:: LISTED RECORDS

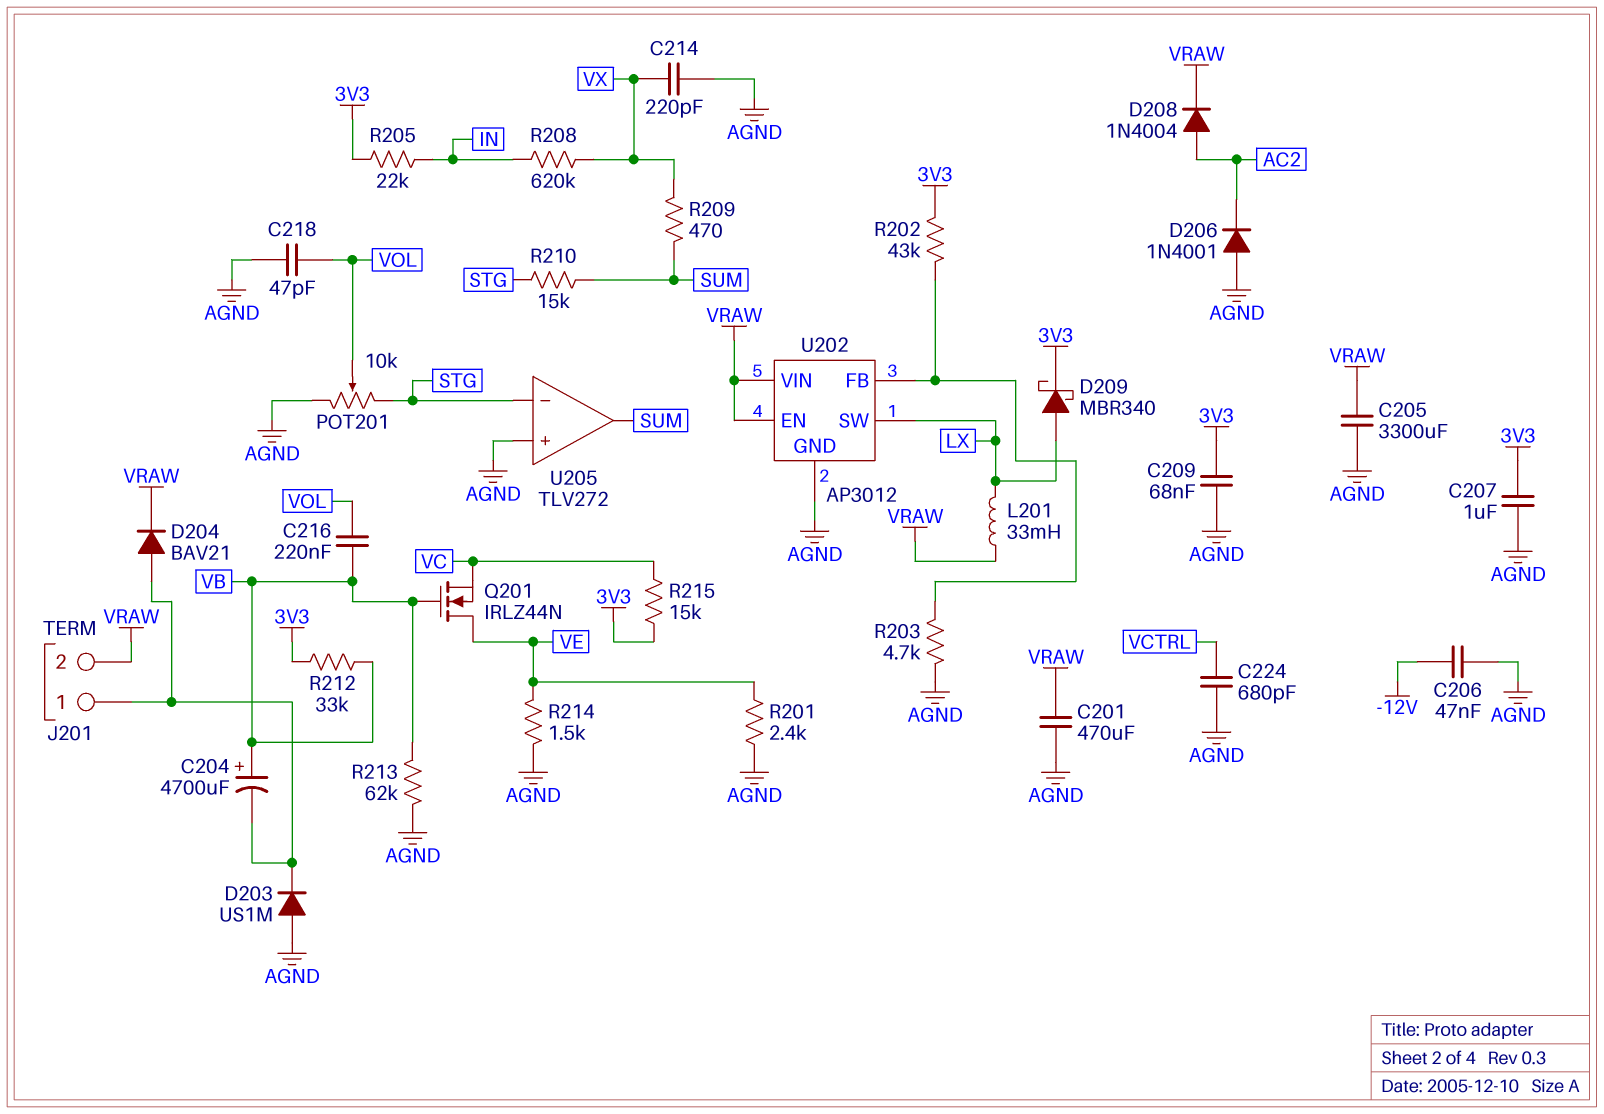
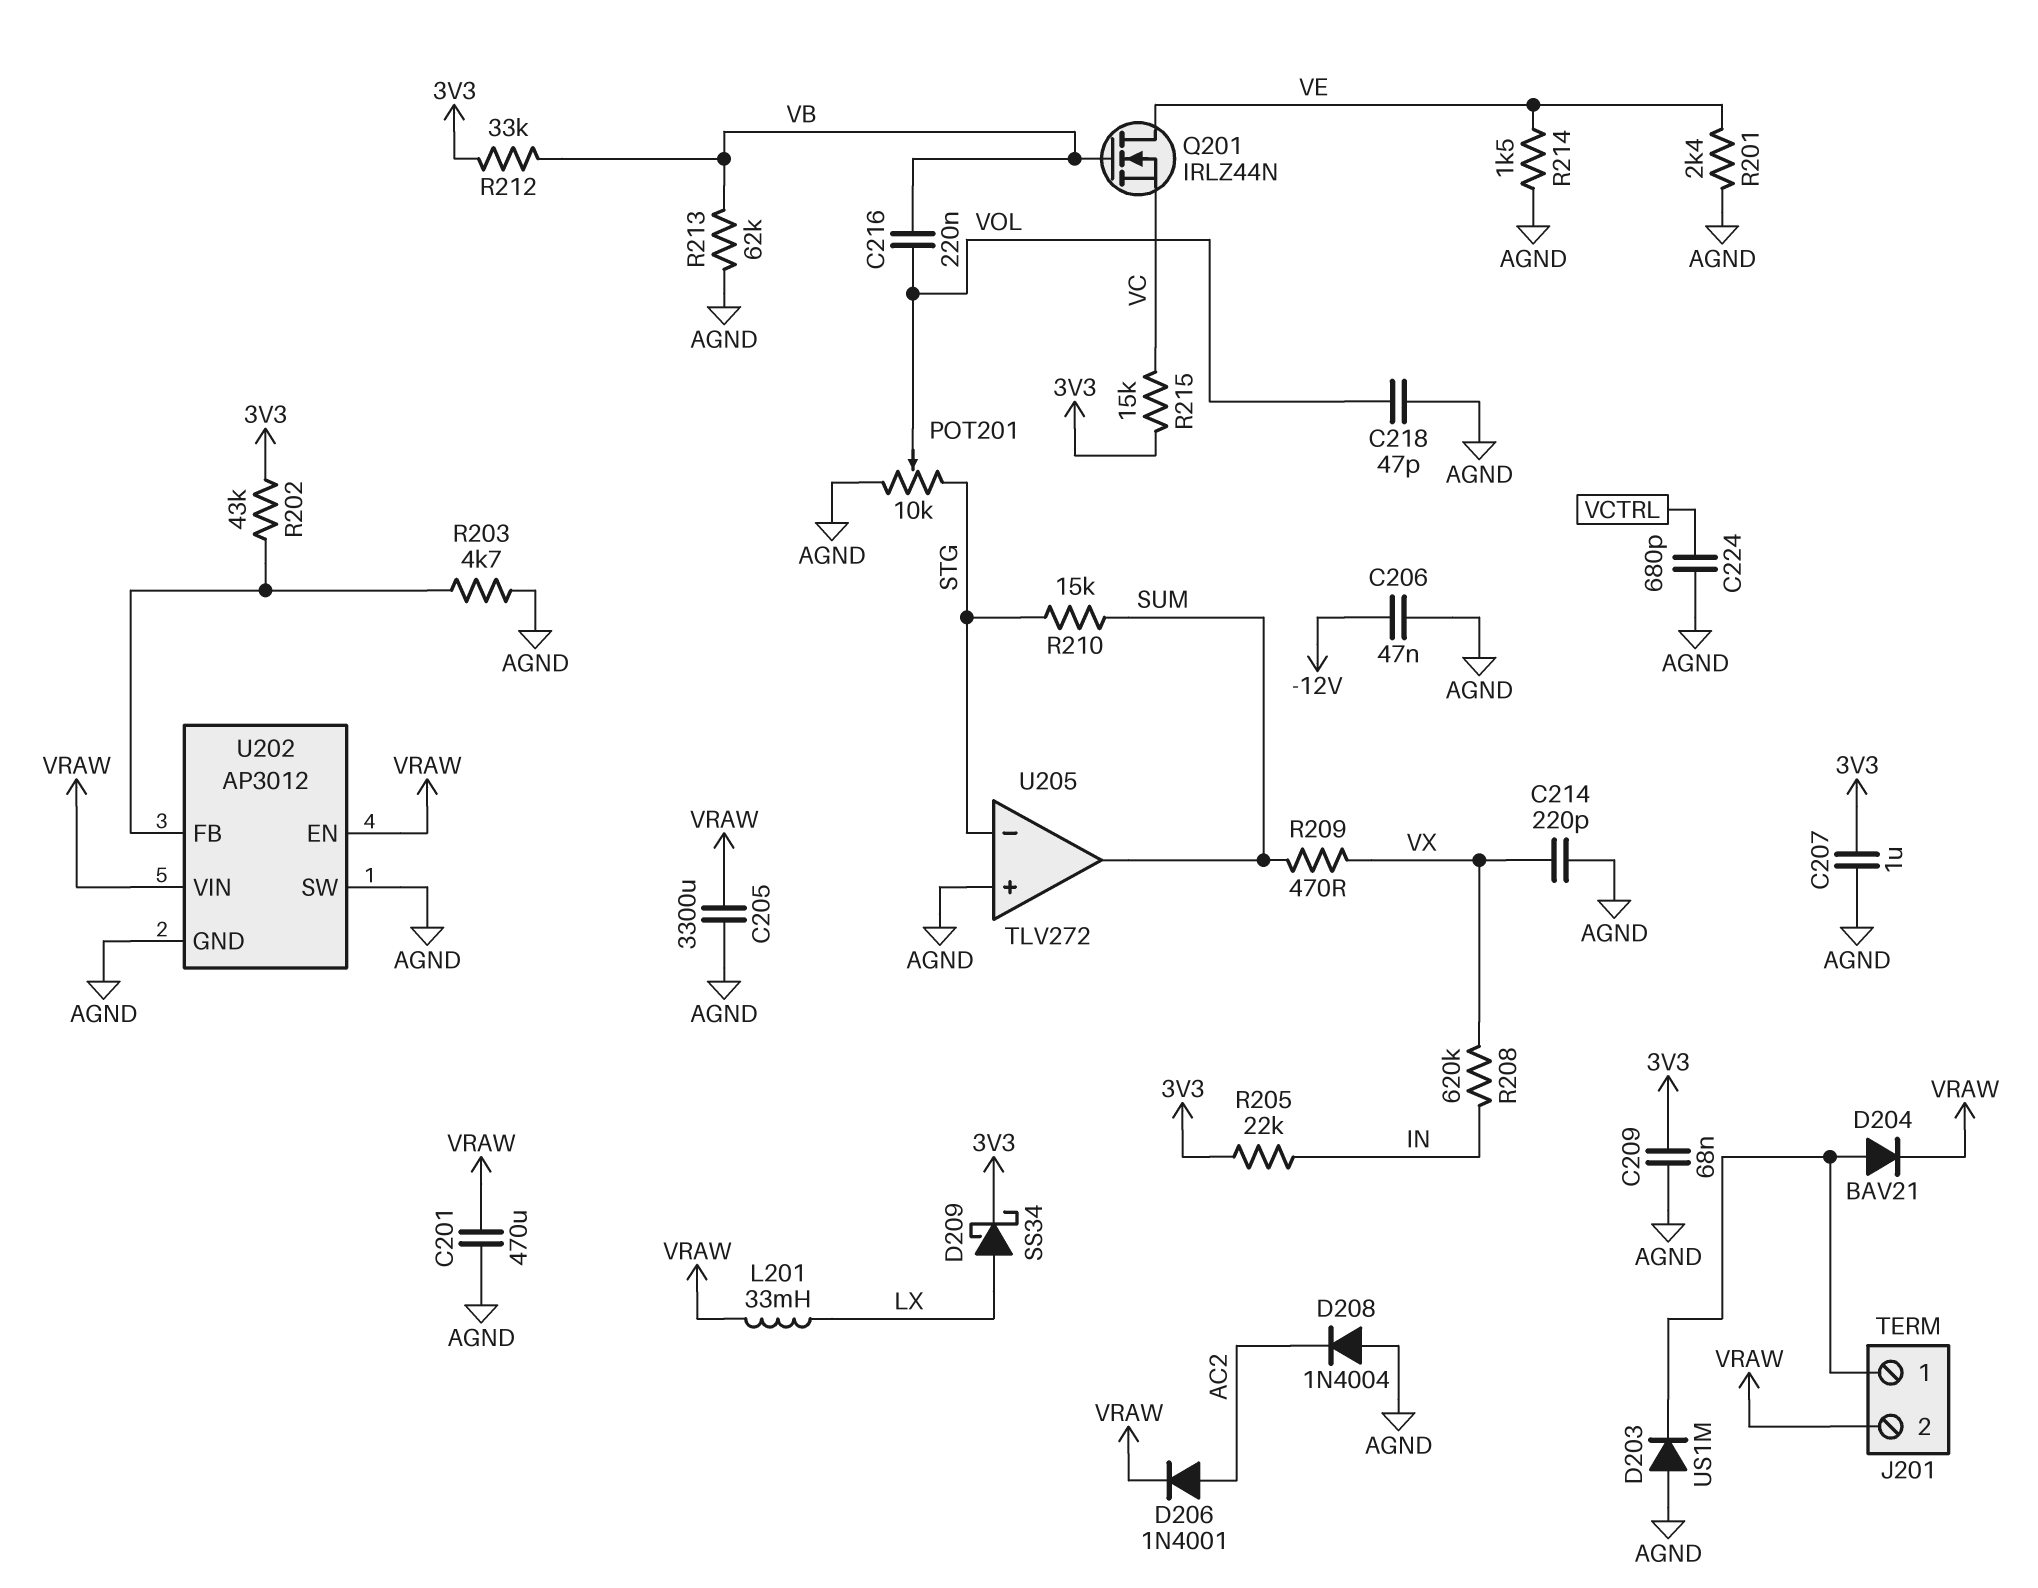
C204: 4700uF (plus VB, minus J201/1) -> none
D206: diode 1N4001 (A AGND, K AC2) -> diode 1N4001 (A AC2, K VRAW)
D208: diode 1N4004 (A AC2, K VRAW) -> diode 1N4004 (A AGND, K AC2)
D209: schottky MBR340 (A LX, K 3V3) -> schottky SS34 (A LX, K 3V3)
U202 pin SW: LX -> AGND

::::

EXERCISE AIM - What is needed is an exact printout of all the entries, without the pictures.

EXERCISE OUTPUT -
C204: 4700uF (plus VB, minus J201/1) -> none
D206: diode 1N4001 (A AGND, K AC2) -> diode 1N4001 (A AC2, K VRAW)
D208: diode 1N4004 (A AC2, K VRAW) -> diode 1N4004 (A AGND, K AC2)
D209: schottky MBR340 (A LX, K 3V3) -> schottky SS34 (A LX, K 3V3)
U202 pin SW: LX -> AGND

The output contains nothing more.